Exercise prompt
Write the listing out again word for word, skipping each picture.

Records to use
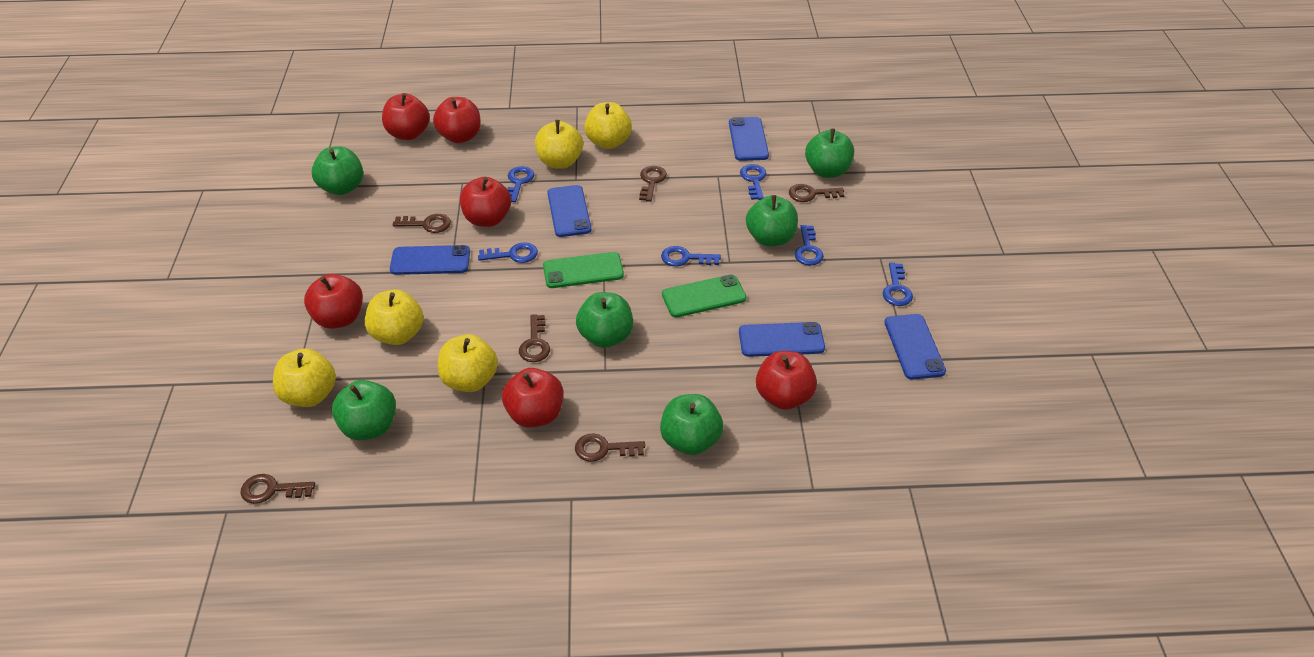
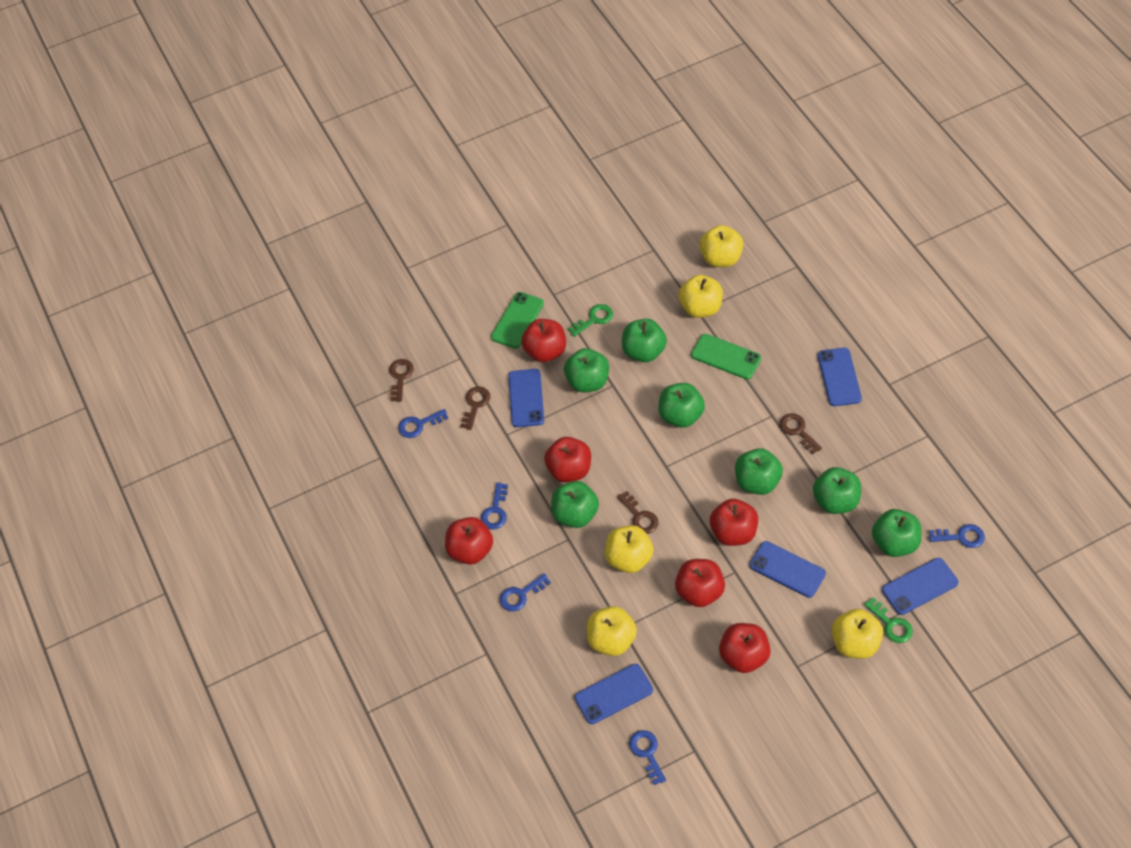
blue key: [478,242,538,263] [507,166,534,202] [661,246,721,266] [740,164,767,200] [795,225,824,266] [883,263,913,306] = 6 -> [398,409,448,438] [481,482,508,530] [500,573,551,611] [629,730,666,785] [929,524,985,548] = 5
brown key: [241,474,315,504] [393,214,451,233] [519,314,550,362] [575,434,645,462] [639,166,667,202] [789,184,844,202] = 6 -> [389,359,414,402] [461,387,490,430] [617,491,658,534] [780,413,822,454] = 4
green apple: [312,146,363,195] [332,380,396,440] [576,292,633,348] [660,394,723,455] [746,195,798,247] [805,128,854,178] = 6 -> [551,481,599,528] [564,348,609,392] [622,319,667,362] [658,383,705,428] [735,448,783,495] [813,467,861,514] [872,509,921,557] = 7
green key: none = 0 -> [568,304,613,337] [864,597,913,643] = 2

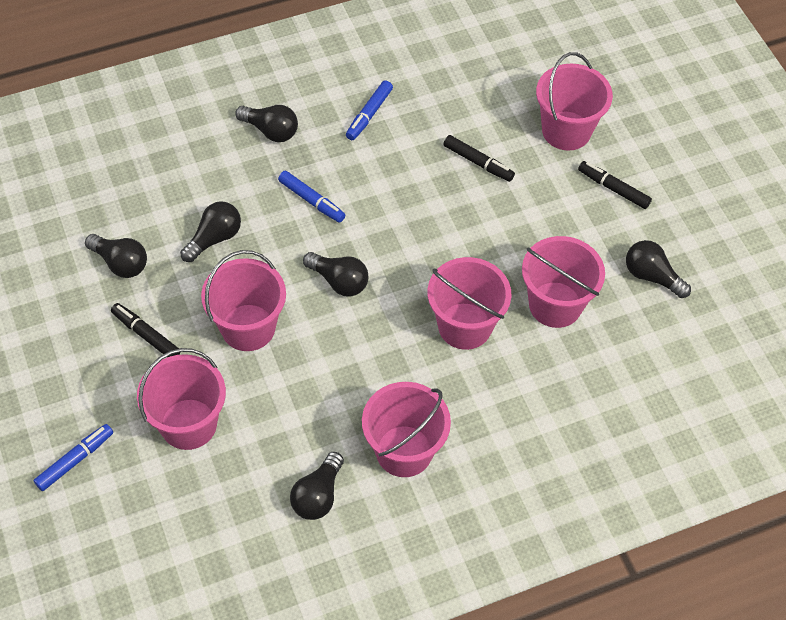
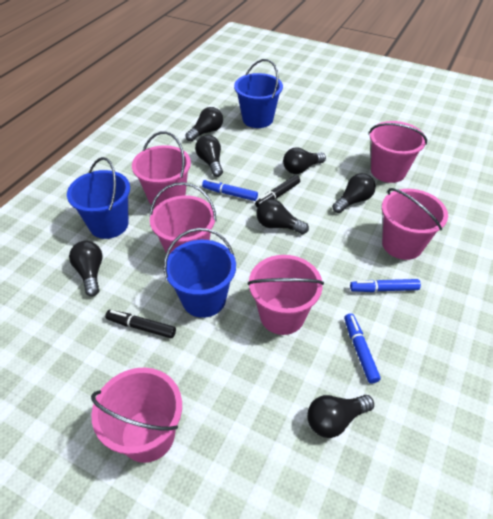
black light bulb: [85,234,147,278] [180,201,241,262] [235,105,298,142] [290,452,344,520] [303,252,368,296] [626,240,691,298] = 6 -> [69,241,103,296] [185,107,223,142] [195,135,223,177] [256,199,309,234] [283,147,326,174] [307,395,374,438] [332,173,376,213] = 7
black marker: [111,303,180,357] [443,135,515,182] [578,161,652,209] = 3 -> [105,310,176,338] [255,175,300,208] = 2
blue bucket: none = 0 -> [67,157,130,239] [164,228,236,318] [234,59,283,128] = 3

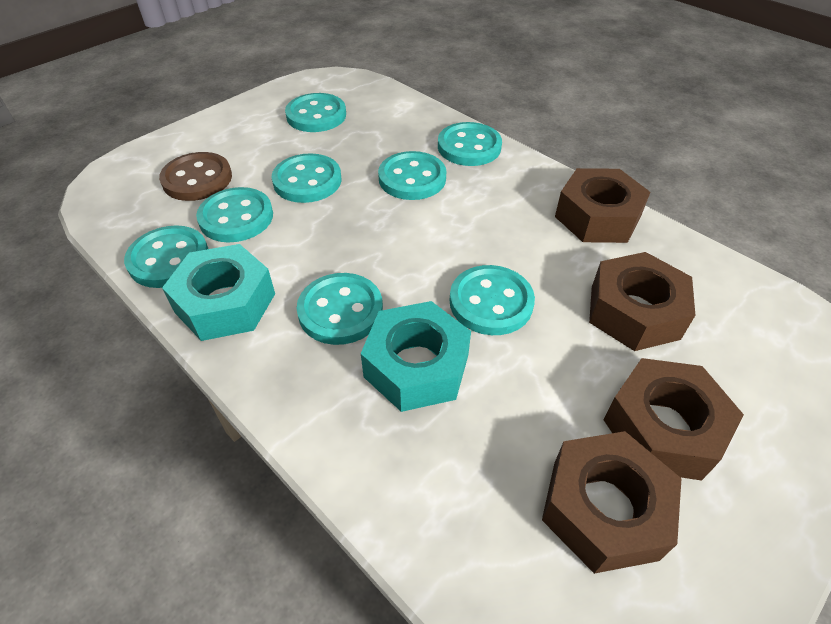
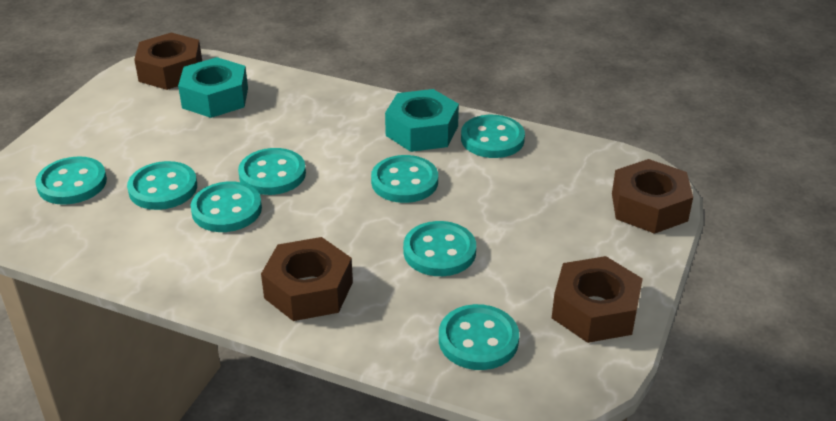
brown button: [159,152,232,201] = 1 -> none = 0

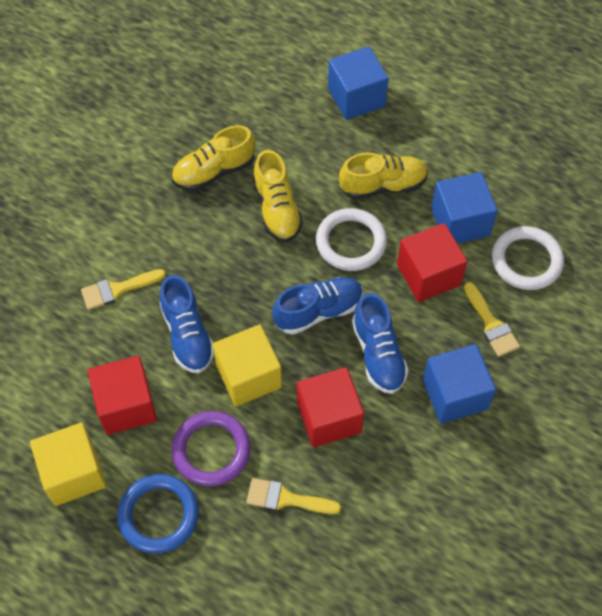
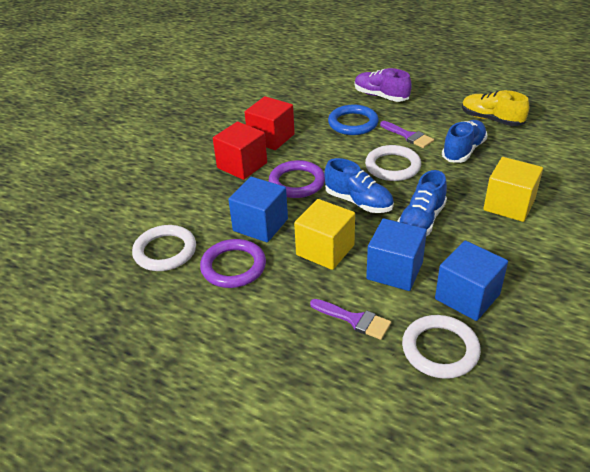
purple brush: none = 0 -> [310,299,391,340] [380,121,434,148] = 2
purple ring: [172,411,251,486] = 1 -> [200,239,266,288] [269,160,325,198] = 2
purple shoe: none = 0 -> [355,68,412,102] = 1
red cube: [88,356,157,435] [297,367,364,447] [397,223,467,302] = 3 -> [213,122,267,180] [245,96,295,150] = 2
white ring: [316,208,387,271] [492,226,564,290] = 2 -> [132,225,196,271] [365,145,421,181] [402,315,481,379] = 3
yellow brush: [81,269,166,310] [246,478,341,514] [464,282,520,357] = 3 -> none = 0
yellow shoe: [172,125,255,191] [253,150,303,242] [339,152,428,199] = 3 -> [462,90,529,126] = 1

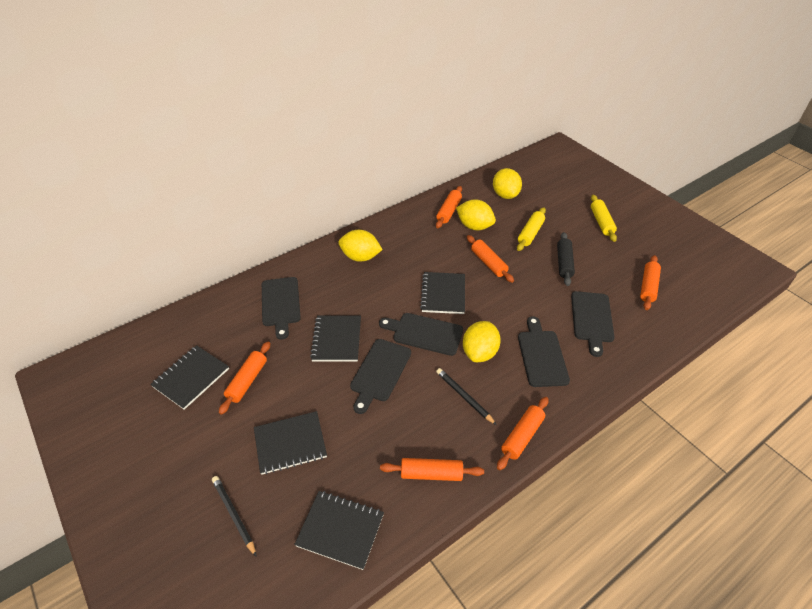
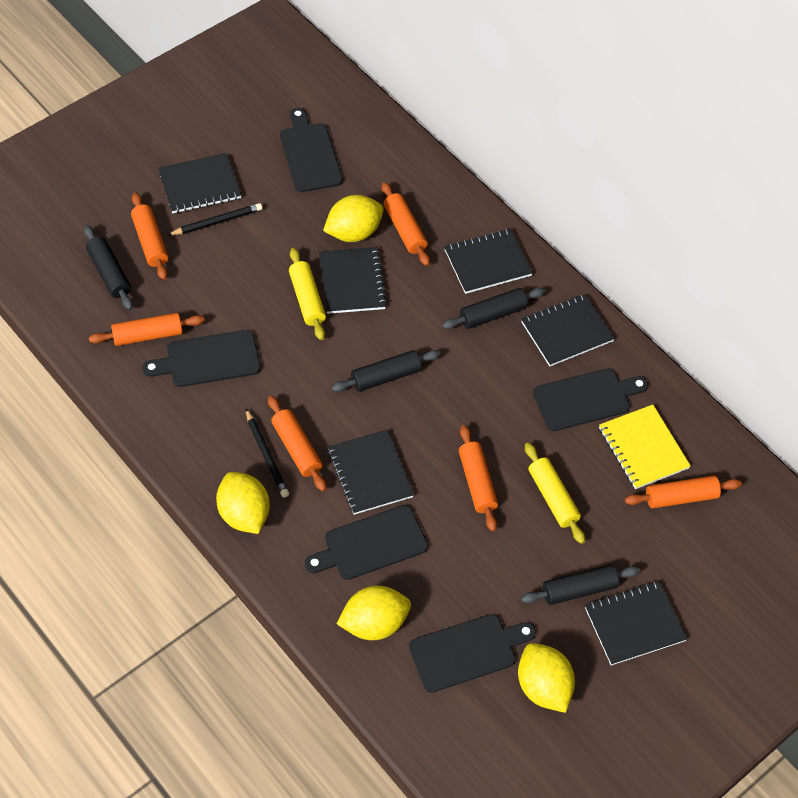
black notebook: [150,345,229,410] [254,411,327,475] [294,491,384,570] [310,316,361,361] [420,272,465,314] = 5 -> [158,153,241,213] [319,247,387,314] [328,430,414,515] [444,229,533,294] [521,294,615,367] [585,581,687,665] = 6
black rolling pin: [557,232,575,286] = 1 -> [84,225,133,310] [331,350,441,392] [442,288,545,329] [521,565,640,605] = 4
yellow notebook: none = 0 -> [599,405,691,489] = 1

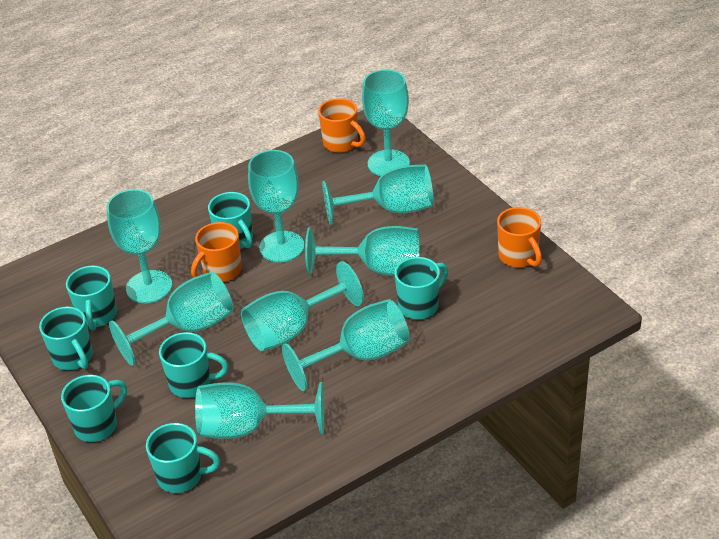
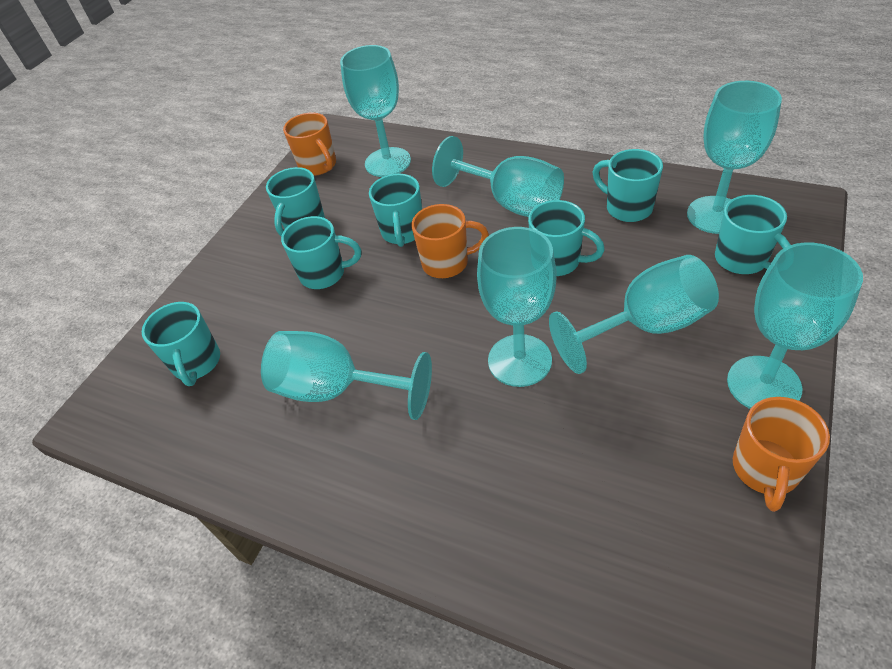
turquoise goblet: [106,189,172,303] [109,272,233,366] [195,382,324,439] [241,261,364,351] [248,150,304,262] [282,299,410,391] [305,226,420,276] [322,164,434,225] [362,69,410,176] = 9 -> [261,331,432,420] [340,45,411,177] [432,136,564,217] [477,227,557,387] [549,255,719,374] [687,81,782,234] [727,242,863,409] = 7

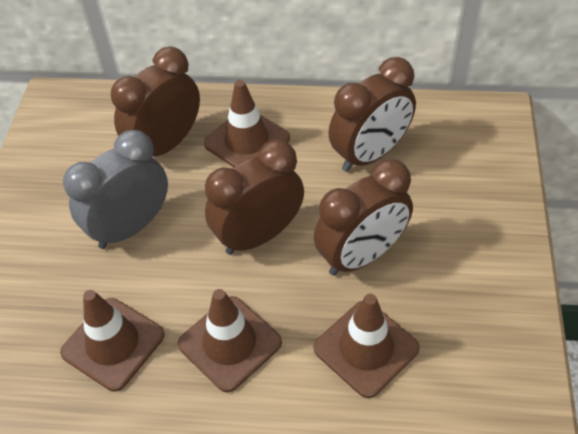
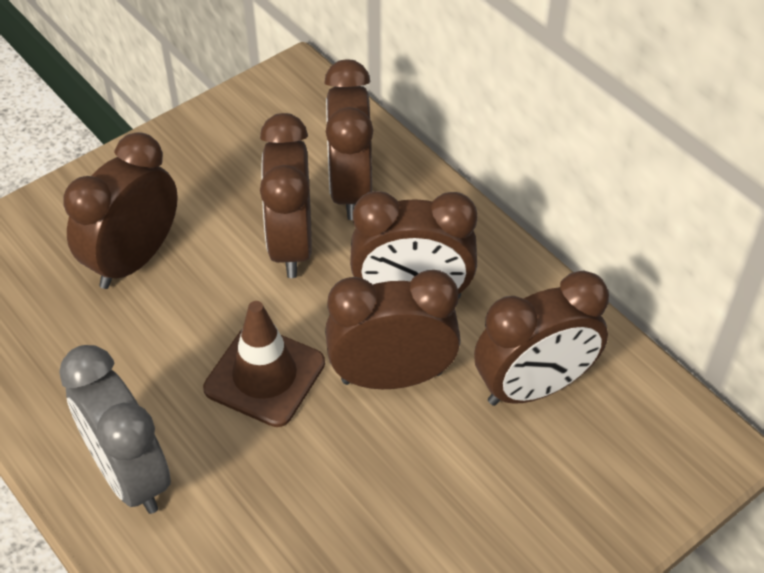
brown clock: [111,47,200,156] [205,140,304,255] [314,159,413,276] [328,57,416,172] = 4 -> [64,132,178,289] [260,113,312,278] [324,59,373,220] [325,270,461,389] [350,191,478,299] [474,271,609,406] = 6
brown traffic cone: [60,290,165,391] [178,289,282,392] [204,80,290,167] [313,294,420,398] = 4 -> [203,301,325,427] = 1

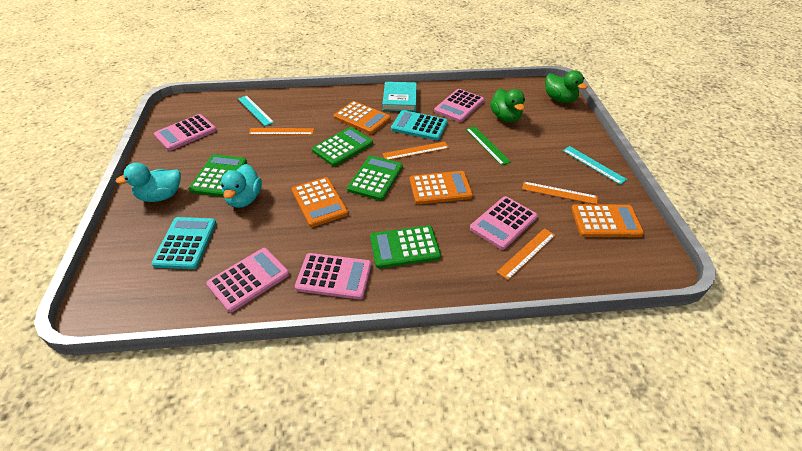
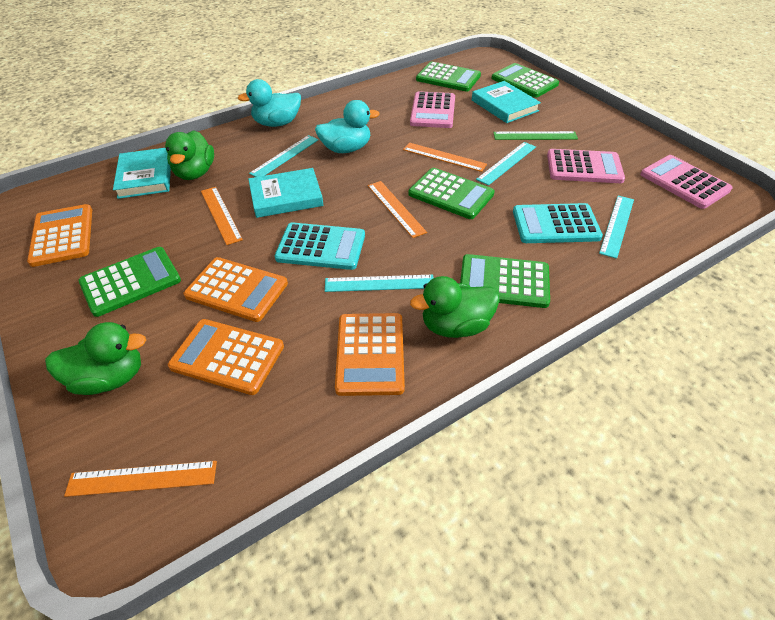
green calculator: [189,154,247,197] [312,127,373,166] [347,155,403,201] [370,225,441,268] = 4 -> [78,247,181,317] [408,168,495,219] [416,62,481,92] [460,254,550,308] [491,63,559,98] = 5
green duck: [490,89,525,122] [545,70,588,103] = 2 -> [45,322,146,395] [165,130,214,180] [410,276,500,338] = 3
pink calculator: [154,114,217,151] [206,248,289,312] [295,253,371,299] [434,89,484,122] [470,196,538,250] = 5 -> [410,91,455,128] [547,149,625,183] [640,155,732,209] = 3
turquoise book: [382,82,417,111] = 1 -> [113,148,171,199] [248,168,323,218] [472,81,541,123] = 3
turquoise ruler: [238,95,274,126] [563,146,627,185] = 2 -> [249,135,319,177] [325,275,433,292] [476,142,536,185] [599,196,634,259] = 4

Answer to this problem
blue key: [478,242,538,263] [507,166,534,202] [661,246,721,266] [740,164,767,200] [795,225,824,266] [883,263,913,306] = 6 -> [398,409,448,438] [481,482,508,530] [500,573,551,611] [629,730,666,785] [929,524,985,548] = 5
brown key: [241,474,315,504] [393,214,451,233] [519,314,550,362] [575,434,645,462] [639,166,667,202] [789,184,844,202] = 6 -> [389,359,414,402] [461,387,490,430] [617,491,658,534] [780,413,822,454] = 4
green apple: [312,146,363,195] [332,380,396,440] [576,292,633,348] [660,394,723,455] [746,195,798,247] [805,128,854,178] = 6 -> [551,481,599,528] [564,348,609,392] [622,319,667,362] [658,383,705,428] [735,448,783,495] [813,467,861,514] [872,509,921,557] = 7
green key: none = 0 -> [568,304,613,337] [864,597,913,643] = 2

black light bulb: [85,234,147,278] [180,201,241,262] [235,105,298,142] [290,452,344,520] [303,252,368,296] [626,240,691,298] = 6 -> [69,241,103,296] [185,107,223,142] [195,135,223,177] [256,199,309,234] [283,147,326,174] [307,395,374,438] [332,173,376,213] = 7
black marker: [111,303,180,357] [443,135,515,182] [578,161,652,209] = 3 -> [105,310,176,338] [255,175,300,208] = 2
blue bucket: none = 0 -> [67,157,130,239] [164,228,236,318] [234,59,283,128] = 3

brown button: [159,152,232,201] = 1 -> none = 0

purple brush: none = 0 -> [310,299,391,340] [380,121,434,148] = 2
purple ring: [172,411,251,486] = 1 -> [200,239,266,288] [269,160,325,198] = 2
purple shoe: none = 0 -> [355,68,412,102] = 1
red cube: [88,356,157,435] [297,367,364,447] [397,223,467,302] = 3 -> [213,122,267,180] [245,96,295,150] = 2
white ring: [316,208,387,271] [492,226,564,290] = 2 -> [132,225,196,271] [365,145,421,181] [402,315,481,379] = 3
yellow brush: [81,269,166,310] [246,478,341,514] [464,282,520,357] = 3 -> none = 0
yellow shoe: [172,125,255,191] [253,150,303,242] [339,152,428,199] = 3 -> [462,90,529,126] = 1

black notebook: [150,345,229,410] [254,411,327,475] [294,491,384,570] [310,316,361,361] [420,272,465,314] = 5 -> [158,153,241,213] [319,247,387,314] [328,430,414,515] [444,229,533,294] [521,294,615,367] [585,581,687,665] = 6
black rolling pin: [557,232,575,286] = 1 -> [84,225,133,310] [331,350,441,392] [442,288,545,329] [521,565,640,605] = 4
yellow notebook: none = 0 -> [599,405,691,489] = 1

turquoise goblet: [106,189,172,303] [109,272,233,366] [195,382,324,439] [241,261,364,351] [248,150,304,262] [282,299,410,391] [305,226,420,276] [322,164,434,225] [362,69,410,176] = 9 -> [261,331,432,420] [340,45,411,177] [432,136,564,217] [477,227,557,387] [549,255,719,374] [687,81,782,234] [727,242,863,409] = 7

brown clock: [111,47,200,156] [205,140,304,255] [314,159,413,276] [328,57,416,172] = 4 -> [64,132,178,289] [260,113,312,278] [324,59,373,220] [325,270,461,389] [350,191,478,299] [474,271,609,406] = 6
brown traffic cone: [60,290,165,391] [178,289,282,392] [204,80,290,167] [313,294,420,398] = 4 -> [203,301,325,427] = 1

green calculator: [189,154,247,197] [312,127,373,166] [347,155,403,201] [370,225,441,268] = 4 -> [78,247,181,317] [408,168,495,219] [416,62,481,92] [460,254,550,308] [491,63,559,98] = 5
green duck: [490,89,525,122] [545,70,588,103] = 2 -> [45,322,146,395] [165,130,214,180] [410,276,500,338] = 3
pink calculator: [154,114,217,151] [206,248,289,312] [295,253,371,299] [434,89,484,122] [470,196,538,250] = 5 -> [410,91,455,128] [547,149,625,183] [640,155,732,209] = 3
turquoise book: [382,82,417,111] = 1 -> [113,148,171,199] [248,168,323,218] [472,81,541,123] = 3
turquoise ruler: [238,95,274,126] [563,146,627,185] = 2 -> [249,135,319,177] [325,275,433,292] [476,142,536,185] [599,196,634,259] = 4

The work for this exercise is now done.